## Supplied material
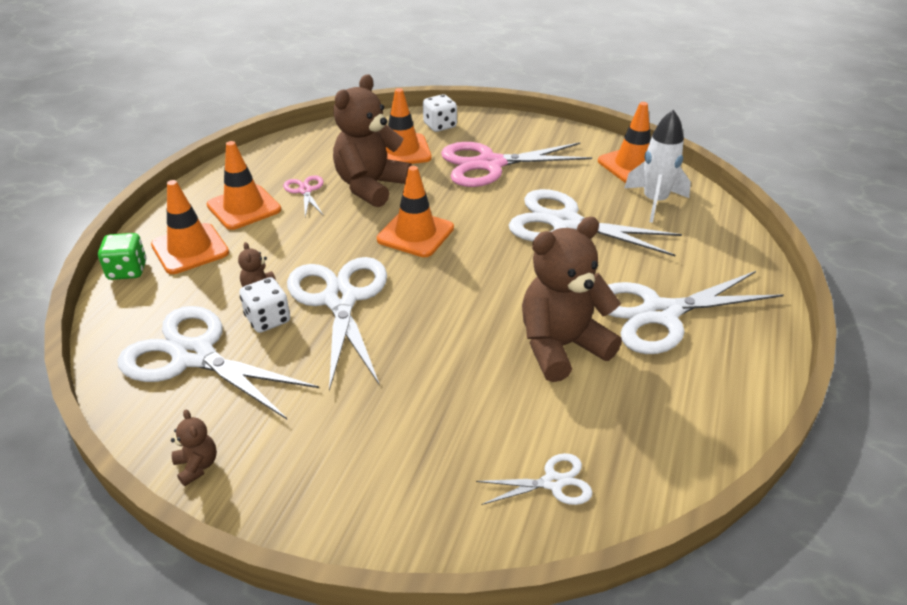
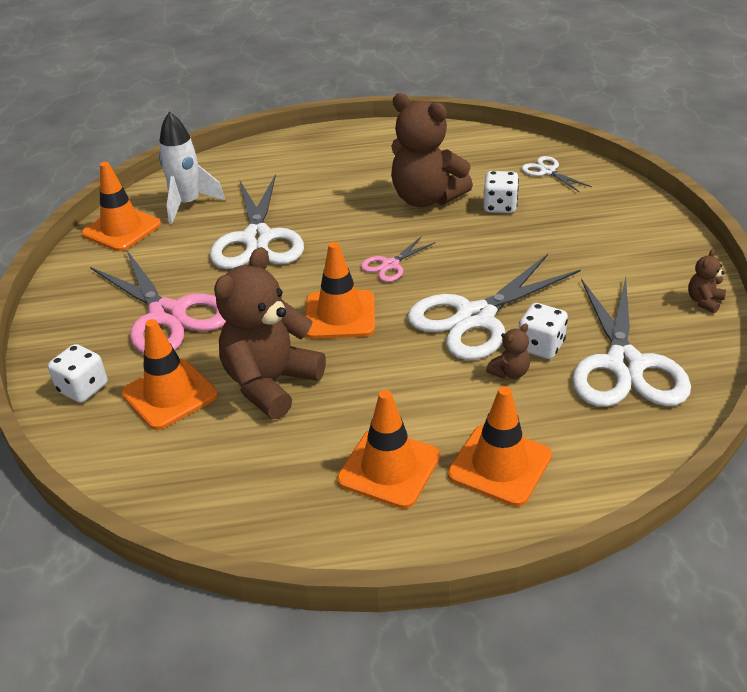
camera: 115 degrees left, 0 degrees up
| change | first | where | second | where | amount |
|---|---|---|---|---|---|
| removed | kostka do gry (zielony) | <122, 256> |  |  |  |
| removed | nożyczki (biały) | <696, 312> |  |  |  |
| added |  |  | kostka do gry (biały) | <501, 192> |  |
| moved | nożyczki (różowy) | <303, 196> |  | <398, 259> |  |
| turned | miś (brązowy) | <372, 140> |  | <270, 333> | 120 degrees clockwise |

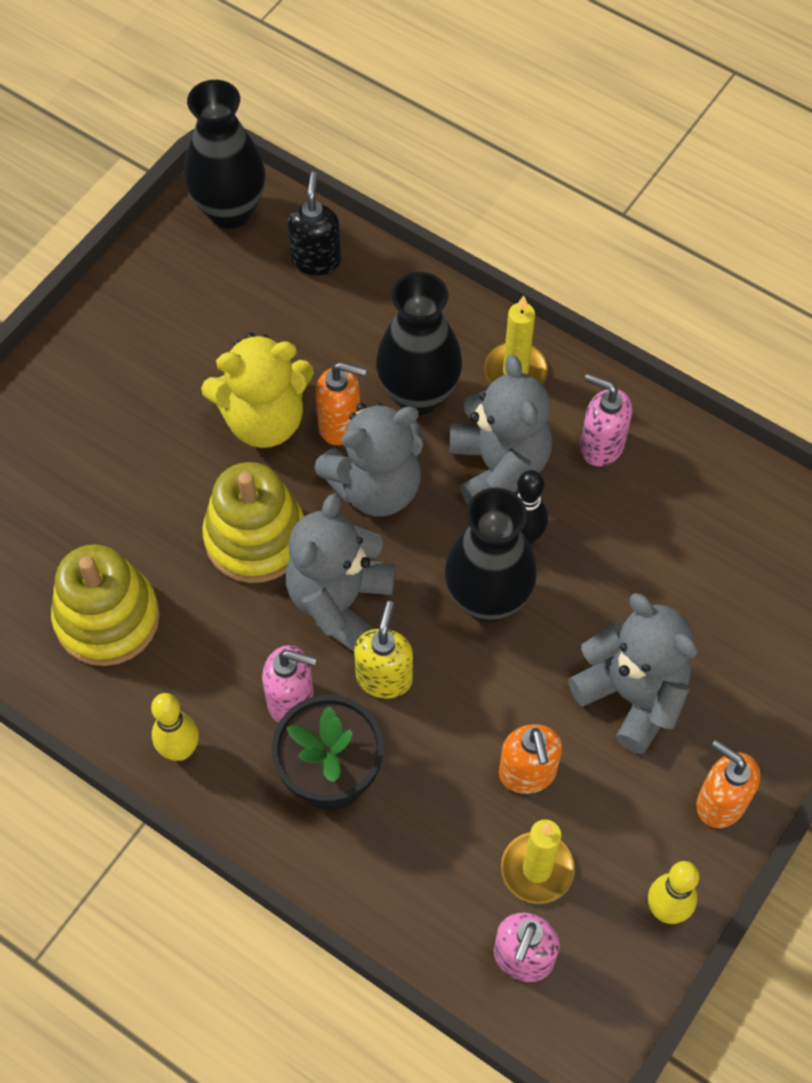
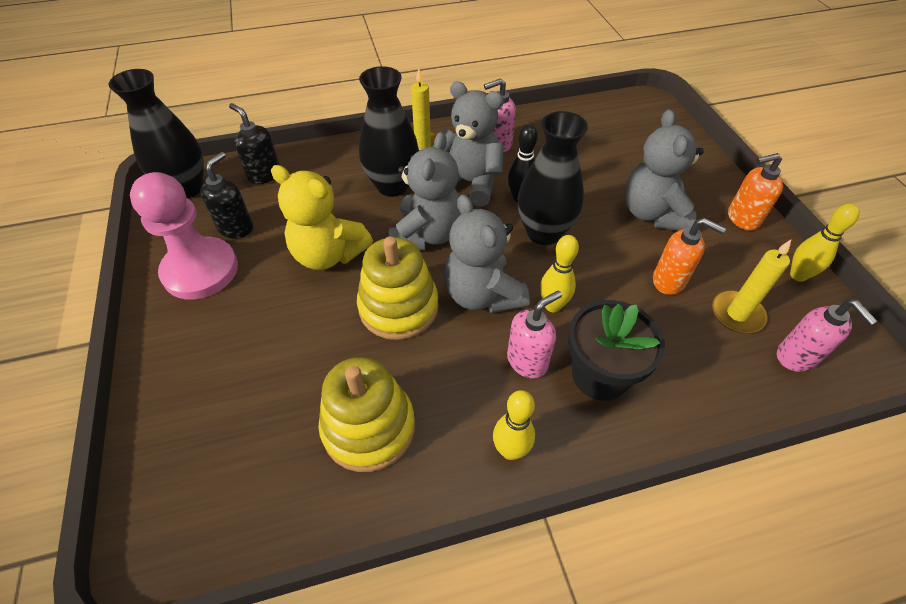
camera: 50 degrees left, 10 degrees down
| change | first | where | second | where | amount |
|---|---|---|---|---|---|
| removed | dozownik mydła (pomarańczowy) | <341, 403> |  |  |  |
| added |  |  | pionek (różowy) | <184, 236> |  |
| added |  |  | dozownik mydła (czarny) | <226, 195> |  |
| replaced | dozownik mydła (żółty) | <383, 650> | kręgiel (żółty) | <559, 273> |  |
| turned | miś (żółty) | <257, 390> |  | <322, 217> | 90 degrees clockwise |
| turned | miś (szary) | <633, 673> |  | <664, 170> | 90 degrees counterclockwise |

## Problem requirements
Your answer must be the full listing, copied exactly, with no pictures in it.

## Result for this exercise
camera: 115 degrees left, 0 degrees up
| change | first | where | second | where | amount |
|---|---|---|---|---|---|
| removed | kostka do gry (zielony) | <122, 256> |  |  |  |
| removed | nożyczki (biały) | <696, 312> |  |  |  |
| added |  |  | kostka do gry (biały) | <501, 192> |  |
| moved | nożyczki (różowy) | <303, 196> |  | <398, 259> |  |
| turned | miś (brązowy) | <372, 140> |  | <270, 333> | 120 degrees clockwise |

camera: 50 degrees left, 10 degrees down
| change | first | where | second | where | amount |
|---|---|---|---|---|---|
| removed | dozownik mydła (pomarańczowy) | <341, 403> |  |  |  |
| added |  |  | pionek (różowy) | <184, 236> |  |
| added |  |  | dozownik mydła (czarny) | <226, 195> |  |
| replaced | dozownik mydła (żółty) | <383, 650> | kręgiel (żółty) | <559, 273> |  |
| turned | miś (żółty) | <257, 390> |  | <322, 217> | 90 degrees clockwise |
| turned | miś (szary) | <633, 673> |  | <664, 170> | 90 degrees counterclockwise |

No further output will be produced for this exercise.